PROBLEM TO WORK ON: Copy out in full every line below that contains the string "kern".

** START OF DATA FOR PROCESSING **

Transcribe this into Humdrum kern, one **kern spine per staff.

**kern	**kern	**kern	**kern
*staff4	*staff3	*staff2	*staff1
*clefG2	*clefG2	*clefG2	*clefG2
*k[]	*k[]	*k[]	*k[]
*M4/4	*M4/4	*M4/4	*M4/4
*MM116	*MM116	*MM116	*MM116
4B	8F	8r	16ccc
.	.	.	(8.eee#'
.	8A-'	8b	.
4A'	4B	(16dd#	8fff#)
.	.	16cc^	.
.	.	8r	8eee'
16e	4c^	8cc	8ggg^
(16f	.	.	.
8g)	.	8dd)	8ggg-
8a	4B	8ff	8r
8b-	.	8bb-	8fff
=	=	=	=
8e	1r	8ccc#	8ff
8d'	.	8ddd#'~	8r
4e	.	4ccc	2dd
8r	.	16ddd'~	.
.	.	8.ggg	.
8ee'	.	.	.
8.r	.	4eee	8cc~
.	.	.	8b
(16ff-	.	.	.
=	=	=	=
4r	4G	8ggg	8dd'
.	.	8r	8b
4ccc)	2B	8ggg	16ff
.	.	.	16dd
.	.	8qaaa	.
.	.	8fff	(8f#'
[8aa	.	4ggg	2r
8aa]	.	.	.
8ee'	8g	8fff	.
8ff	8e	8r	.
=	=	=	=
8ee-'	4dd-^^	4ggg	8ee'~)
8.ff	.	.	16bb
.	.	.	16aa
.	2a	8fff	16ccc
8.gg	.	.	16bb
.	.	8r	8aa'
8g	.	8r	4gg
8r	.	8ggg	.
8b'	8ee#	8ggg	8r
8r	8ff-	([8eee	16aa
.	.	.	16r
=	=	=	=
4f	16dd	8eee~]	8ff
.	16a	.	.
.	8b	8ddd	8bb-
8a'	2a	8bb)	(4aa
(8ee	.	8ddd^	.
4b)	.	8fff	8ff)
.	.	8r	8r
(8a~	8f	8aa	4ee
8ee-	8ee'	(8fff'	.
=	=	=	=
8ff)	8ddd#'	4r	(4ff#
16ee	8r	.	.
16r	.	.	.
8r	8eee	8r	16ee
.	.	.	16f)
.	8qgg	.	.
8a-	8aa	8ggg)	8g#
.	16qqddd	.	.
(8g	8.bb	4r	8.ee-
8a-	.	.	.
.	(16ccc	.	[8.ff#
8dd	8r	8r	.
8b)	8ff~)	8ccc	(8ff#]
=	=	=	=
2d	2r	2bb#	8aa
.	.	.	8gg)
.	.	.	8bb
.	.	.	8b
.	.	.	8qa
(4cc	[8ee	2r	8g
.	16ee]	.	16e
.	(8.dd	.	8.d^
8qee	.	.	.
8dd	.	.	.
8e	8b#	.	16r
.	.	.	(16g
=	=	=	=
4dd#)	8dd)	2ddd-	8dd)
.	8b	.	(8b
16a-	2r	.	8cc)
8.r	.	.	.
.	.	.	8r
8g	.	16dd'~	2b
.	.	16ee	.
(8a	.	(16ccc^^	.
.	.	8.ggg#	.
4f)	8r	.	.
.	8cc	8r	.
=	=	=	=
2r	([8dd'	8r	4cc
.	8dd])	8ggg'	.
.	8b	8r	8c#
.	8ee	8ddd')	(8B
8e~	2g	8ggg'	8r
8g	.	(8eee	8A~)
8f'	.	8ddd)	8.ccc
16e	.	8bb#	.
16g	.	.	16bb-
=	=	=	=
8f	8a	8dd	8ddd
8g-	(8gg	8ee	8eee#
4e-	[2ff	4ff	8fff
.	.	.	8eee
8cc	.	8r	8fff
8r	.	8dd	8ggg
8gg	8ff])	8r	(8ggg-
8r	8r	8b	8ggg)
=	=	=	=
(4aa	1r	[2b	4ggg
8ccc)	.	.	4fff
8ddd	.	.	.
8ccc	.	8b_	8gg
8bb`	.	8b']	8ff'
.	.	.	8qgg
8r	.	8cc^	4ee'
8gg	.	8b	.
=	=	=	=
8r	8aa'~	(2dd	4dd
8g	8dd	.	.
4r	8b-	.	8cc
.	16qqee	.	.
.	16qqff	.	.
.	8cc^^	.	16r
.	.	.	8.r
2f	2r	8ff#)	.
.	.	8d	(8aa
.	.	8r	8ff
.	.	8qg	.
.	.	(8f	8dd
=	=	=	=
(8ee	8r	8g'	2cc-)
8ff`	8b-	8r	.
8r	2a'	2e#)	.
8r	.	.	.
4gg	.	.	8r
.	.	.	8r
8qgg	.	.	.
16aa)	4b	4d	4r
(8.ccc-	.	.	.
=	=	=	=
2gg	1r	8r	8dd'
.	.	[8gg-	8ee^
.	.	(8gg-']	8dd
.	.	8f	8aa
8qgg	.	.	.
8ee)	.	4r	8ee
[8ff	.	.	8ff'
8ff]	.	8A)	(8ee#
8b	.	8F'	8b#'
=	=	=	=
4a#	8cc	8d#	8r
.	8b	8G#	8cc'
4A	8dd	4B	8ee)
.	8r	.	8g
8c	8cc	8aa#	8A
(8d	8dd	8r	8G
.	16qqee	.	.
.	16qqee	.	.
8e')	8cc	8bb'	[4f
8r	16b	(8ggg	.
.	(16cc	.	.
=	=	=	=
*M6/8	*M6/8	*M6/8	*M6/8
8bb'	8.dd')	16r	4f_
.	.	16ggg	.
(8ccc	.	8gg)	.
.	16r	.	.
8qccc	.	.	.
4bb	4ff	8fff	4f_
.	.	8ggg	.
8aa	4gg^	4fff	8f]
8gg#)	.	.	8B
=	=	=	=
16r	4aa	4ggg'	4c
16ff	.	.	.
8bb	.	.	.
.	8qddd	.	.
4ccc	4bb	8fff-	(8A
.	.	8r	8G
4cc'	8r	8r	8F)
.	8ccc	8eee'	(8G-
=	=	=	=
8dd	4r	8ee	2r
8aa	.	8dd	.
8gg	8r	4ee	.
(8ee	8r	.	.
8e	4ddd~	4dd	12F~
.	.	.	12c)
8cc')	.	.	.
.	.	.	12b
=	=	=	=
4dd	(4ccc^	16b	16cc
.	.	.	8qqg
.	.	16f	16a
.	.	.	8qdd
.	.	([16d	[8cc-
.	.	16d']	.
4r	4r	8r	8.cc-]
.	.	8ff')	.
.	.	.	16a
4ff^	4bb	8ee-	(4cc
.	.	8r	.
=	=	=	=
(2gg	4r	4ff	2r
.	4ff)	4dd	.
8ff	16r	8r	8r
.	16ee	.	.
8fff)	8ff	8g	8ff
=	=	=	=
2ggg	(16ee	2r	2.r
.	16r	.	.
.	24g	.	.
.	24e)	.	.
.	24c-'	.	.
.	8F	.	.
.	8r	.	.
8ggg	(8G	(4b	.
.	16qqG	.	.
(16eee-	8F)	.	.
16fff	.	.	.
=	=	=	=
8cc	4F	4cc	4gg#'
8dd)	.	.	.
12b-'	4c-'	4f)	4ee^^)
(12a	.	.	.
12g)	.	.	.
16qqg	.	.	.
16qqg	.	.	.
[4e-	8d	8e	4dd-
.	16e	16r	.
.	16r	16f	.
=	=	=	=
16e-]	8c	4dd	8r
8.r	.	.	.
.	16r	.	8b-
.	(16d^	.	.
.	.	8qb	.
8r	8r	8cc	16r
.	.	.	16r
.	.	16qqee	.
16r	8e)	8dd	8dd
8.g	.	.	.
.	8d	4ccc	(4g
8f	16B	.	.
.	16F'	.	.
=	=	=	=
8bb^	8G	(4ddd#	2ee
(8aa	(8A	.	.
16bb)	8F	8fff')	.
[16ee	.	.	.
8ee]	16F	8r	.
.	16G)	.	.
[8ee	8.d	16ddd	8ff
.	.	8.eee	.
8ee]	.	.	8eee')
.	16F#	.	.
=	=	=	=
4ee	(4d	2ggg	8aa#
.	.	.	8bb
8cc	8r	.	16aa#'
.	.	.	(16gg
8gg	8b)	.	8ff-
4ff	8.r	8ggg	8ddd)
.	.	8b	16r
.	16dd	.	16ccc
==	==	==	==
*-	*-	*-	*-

** END OF DATA FOR PROCESSING **

WRITTEN ANSWER:
Transcribe this into Humdrum kern, one **kern spine per staff.
**kern	**kern	**kern	**kern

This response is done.